Leaving out the pictures, restate each record below word for word.

------------

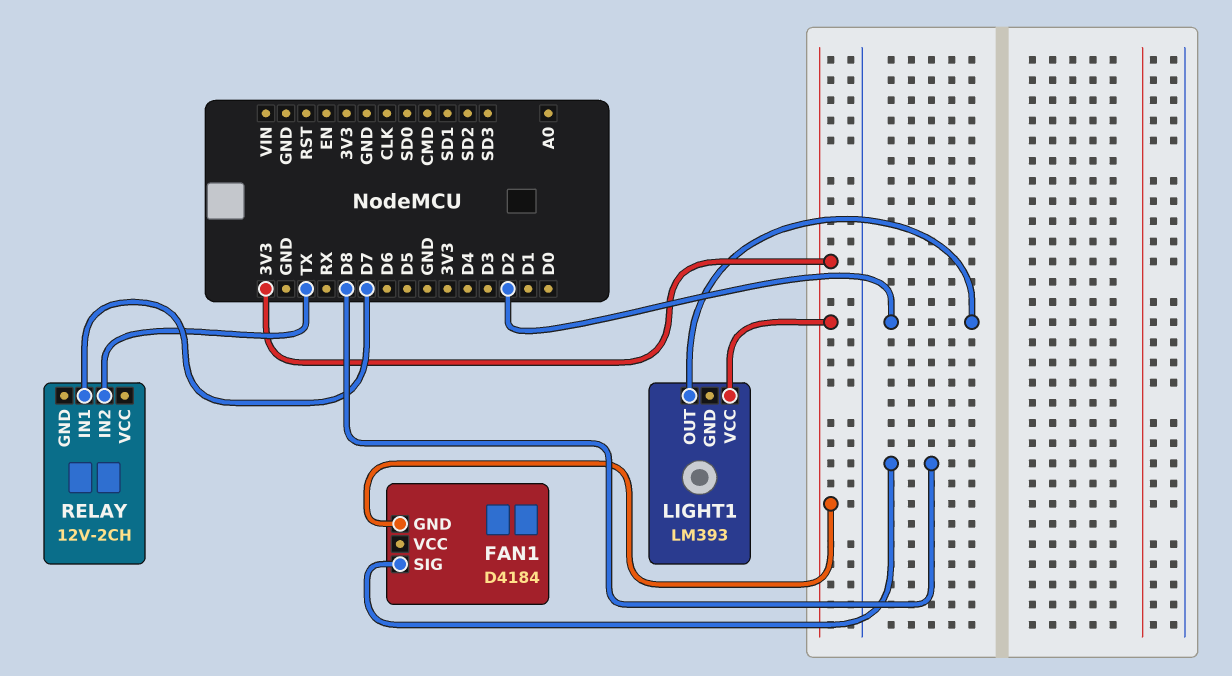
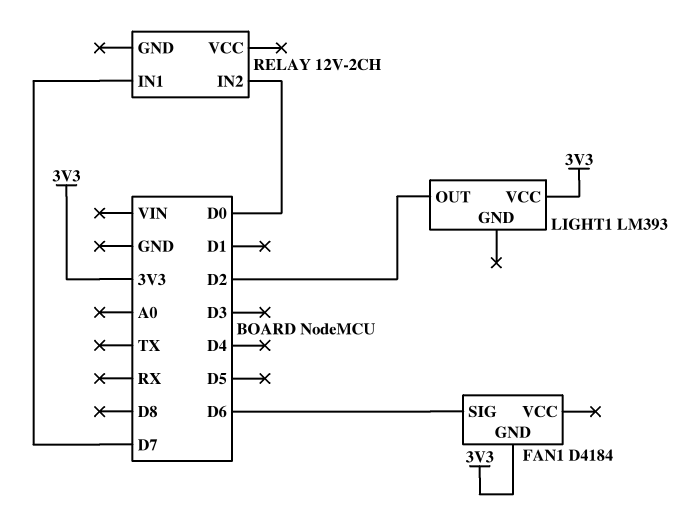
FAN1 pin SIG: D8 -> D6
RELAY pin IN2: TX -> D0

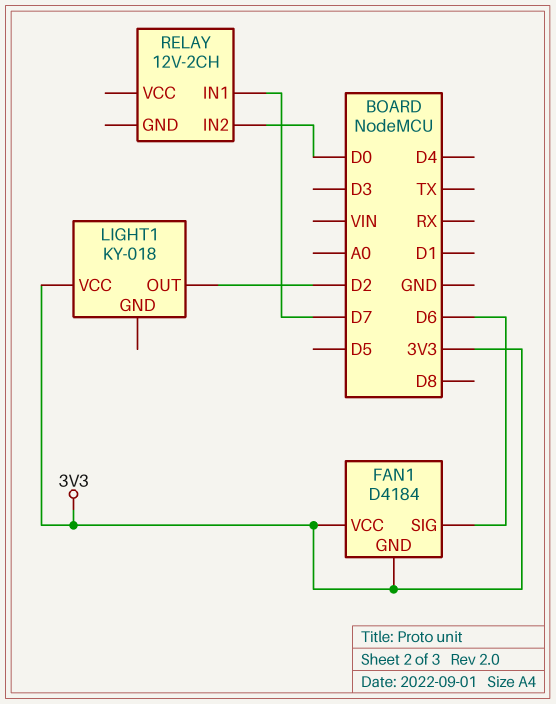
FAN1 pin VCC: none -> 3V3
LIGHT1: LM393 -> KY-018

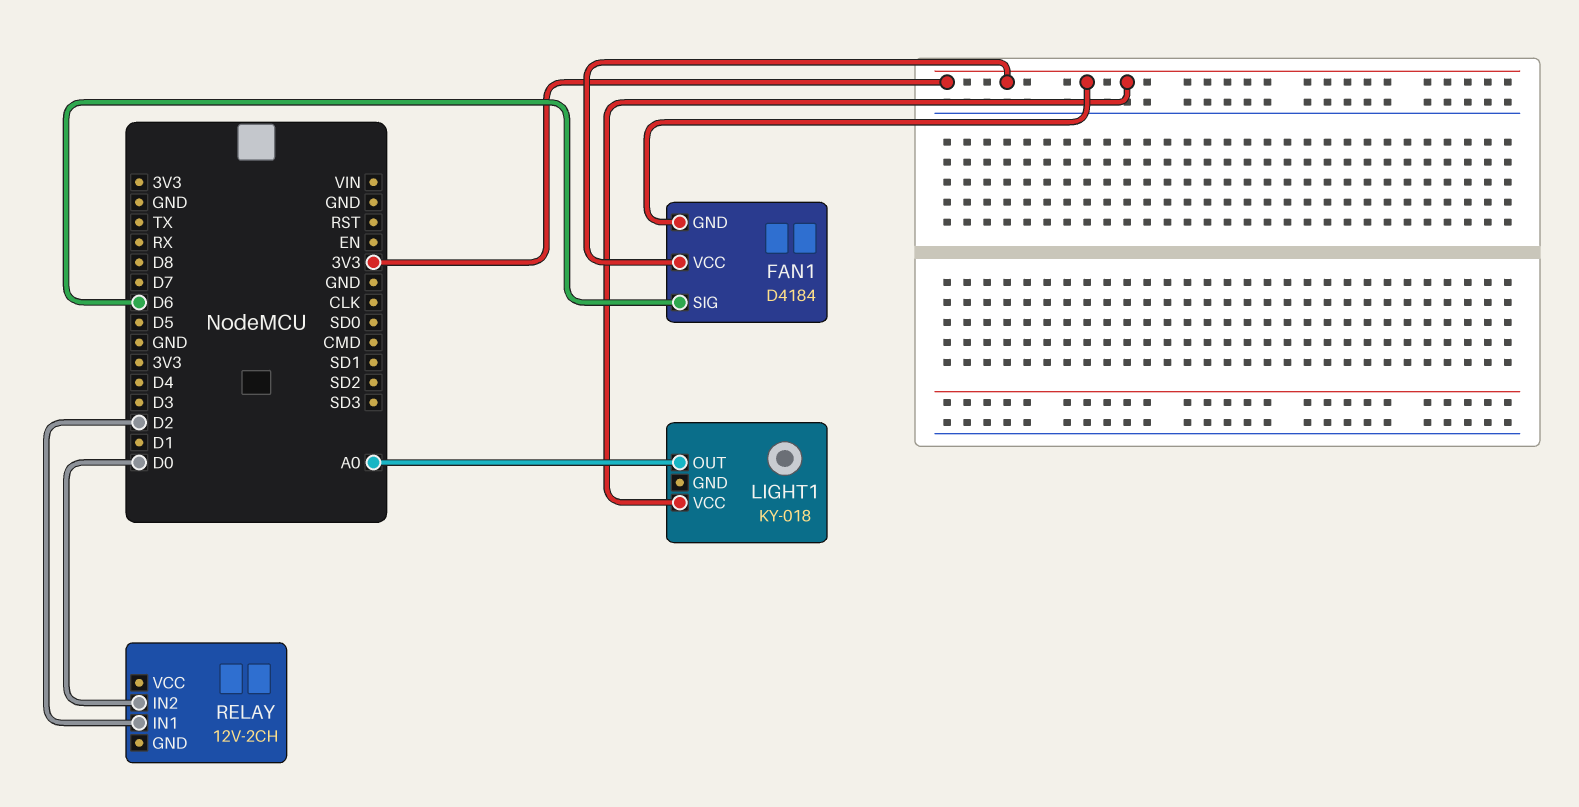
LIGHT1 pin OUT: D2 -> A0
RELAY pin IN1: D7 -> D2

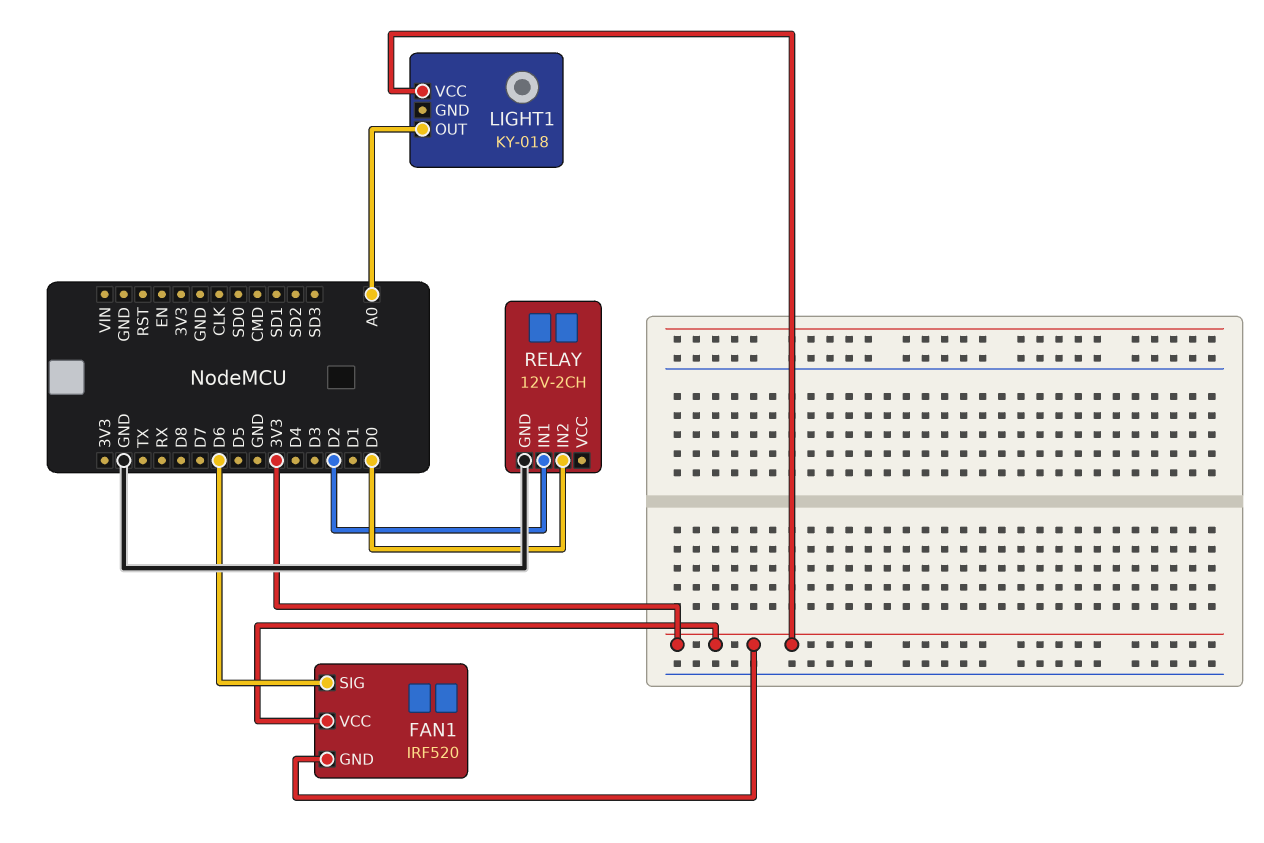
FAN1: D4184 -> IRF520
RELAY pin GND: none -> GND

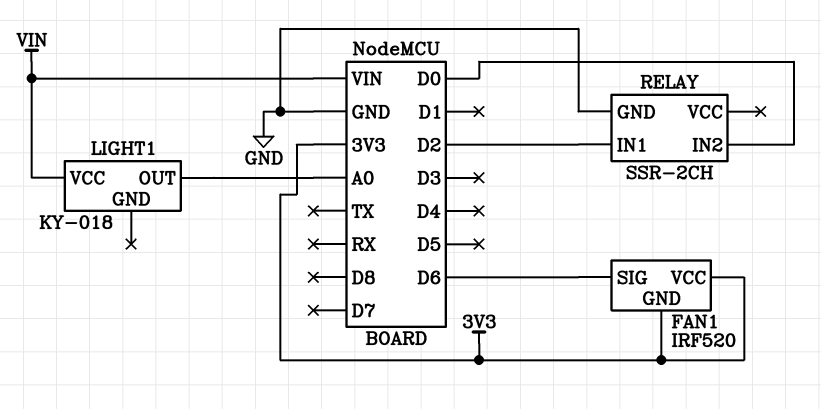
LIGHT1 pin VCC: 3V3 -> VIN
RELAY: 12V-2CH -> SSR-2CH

------------

= RESPONSE TO THIS EXERCISE =
FAN1 pin SIG: D8 -> D6
RELAY pin IN2: TX -> D0

FAN1 pin VCC: none -> 3V3
LIGHT1: LM393 -> KY-018

LIGHT1 pin OUT: D2 -> A0
RELAY pin IN1: D7 -> D2

FAN1: D4184 -> IRF520
RELAY pin GND: none -> GND

LIGHT1 pin VCC: 3V3 -> VIN
RELAY: 12V-2CH -> SSR-2CH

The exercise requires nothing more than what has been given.